* What needs to be done
An exact transcription of all the data is required, with every image removed.

* Exercise input
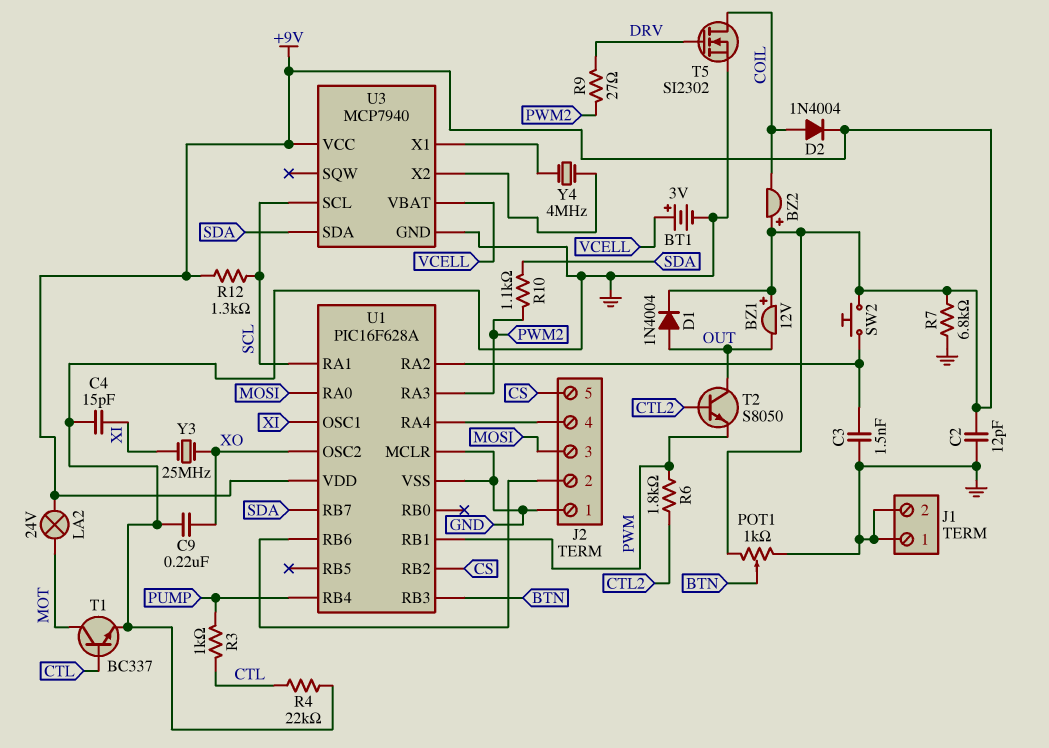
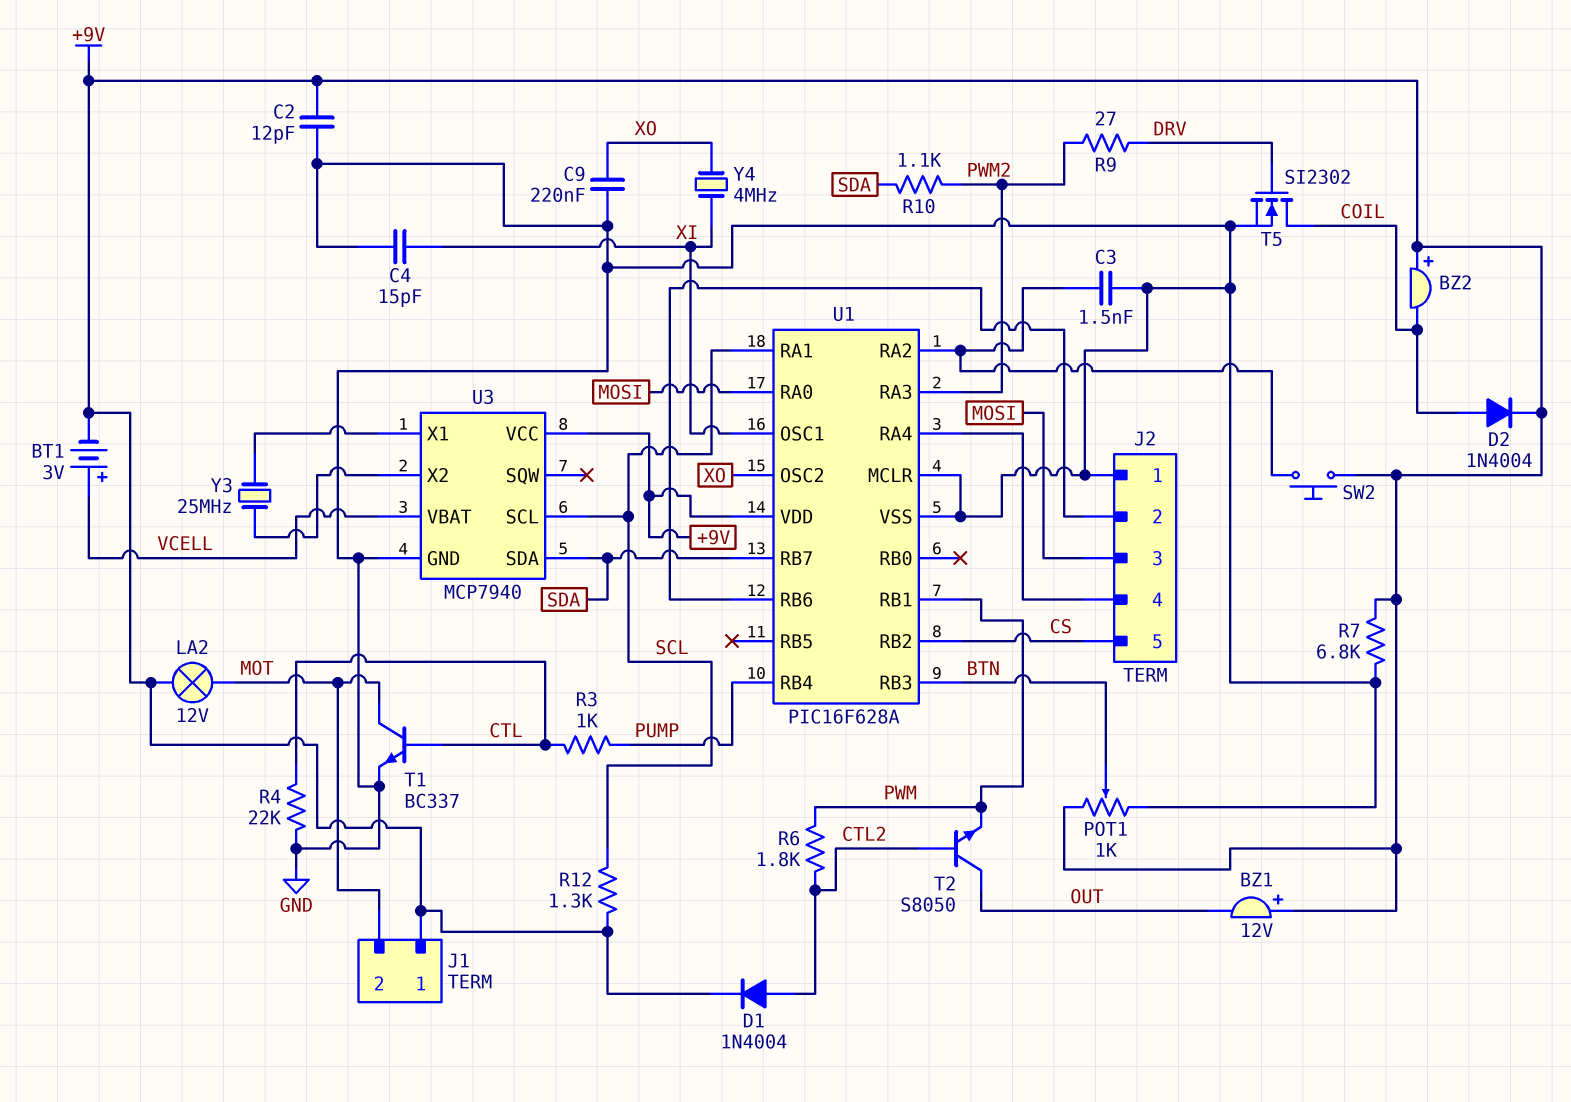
BT1: 3V (plus VCELL, minus GND) -> 3V (plus VCELL, minus +9V)
D1: diode 1N4004 (A OUT, K +9V) -> diode 1N4004 (A CTL2, K +9V)
J1 pin 1: GND -> +9V
J1 pin 2: GND -> MOT
LA2: lamp 24V (+9V, MOT) -> lamp 12V (+9V, MOT)
Y3: 25MHz (XI, XO) -> 25MHz (U3/X1, U3/X2)
Y4: 4MHz (U3/X1, U3/X2) -> 4MHz (XI, XO)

* Solution below
BT1: 3V (plus VCELL, minus GND) -> 3V (plus VCELL, minus +9V)
D1: diode 1N4004 (A OUT, K +9V) -> diode 1N4004 (A CTL2, K +9V)
J1 pin 1: GND -> +9V
J1 pin 2: GND -> MOT
LA2: lamp 24V (+9V, MOT) -> lamp 12V (+9V, MOT)
Y3: 25MHz (XI, XO) -> 25MHz (U3/X1, U3/X2)
Y4: 4MHz (U3/X1, U3/X2) -> 4MHz (XI, XO)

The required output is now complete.